[Records from a data source]
* * *
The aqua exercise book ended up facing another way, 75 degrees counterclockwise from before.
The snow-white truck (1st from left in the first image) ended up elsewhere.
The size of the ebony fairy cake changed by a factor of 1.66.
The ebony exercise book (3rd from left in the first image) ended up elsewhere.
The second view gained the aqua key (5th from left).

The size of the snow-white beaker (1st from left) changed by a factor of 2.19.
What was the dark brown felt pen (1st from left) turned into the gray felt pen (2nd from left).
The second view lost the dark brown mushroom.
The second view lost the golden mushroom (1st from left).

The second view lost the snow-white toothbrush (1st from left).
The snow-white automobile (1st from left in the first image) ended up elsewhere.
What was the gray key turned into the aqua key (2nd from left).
* * *
Required work:
Transcribe the full set of records without altering a single character.

Written response:
The aqua exercise book ended up facing another way, 75 degrees counterclockwise from before.
The snow-white truck (1st from left in the first image) ended up elsewhere.
The size of the ebony fairy cake changed by a factor of 1.66.
The ebony exercise book (3rd from left in the first image) ended up elsewhere.
The second view gained the aqua key (5th from left).

The size of the snow-white beaker (1st from left) changed by a factor of 2.19.
What was the dark brown felt pen (1st from left) turned into the gray felt pen (2nd from left).
The second view lost the dark brown mushroom.
The second view lost the golden mushroom (1st from left).

The second view lost the snow-white toothbrush (1st from left).
The snow-white automobile (1st from left in the first image) ended up elsewhere.
What was the gray key turned into the aqua key (2nd from left).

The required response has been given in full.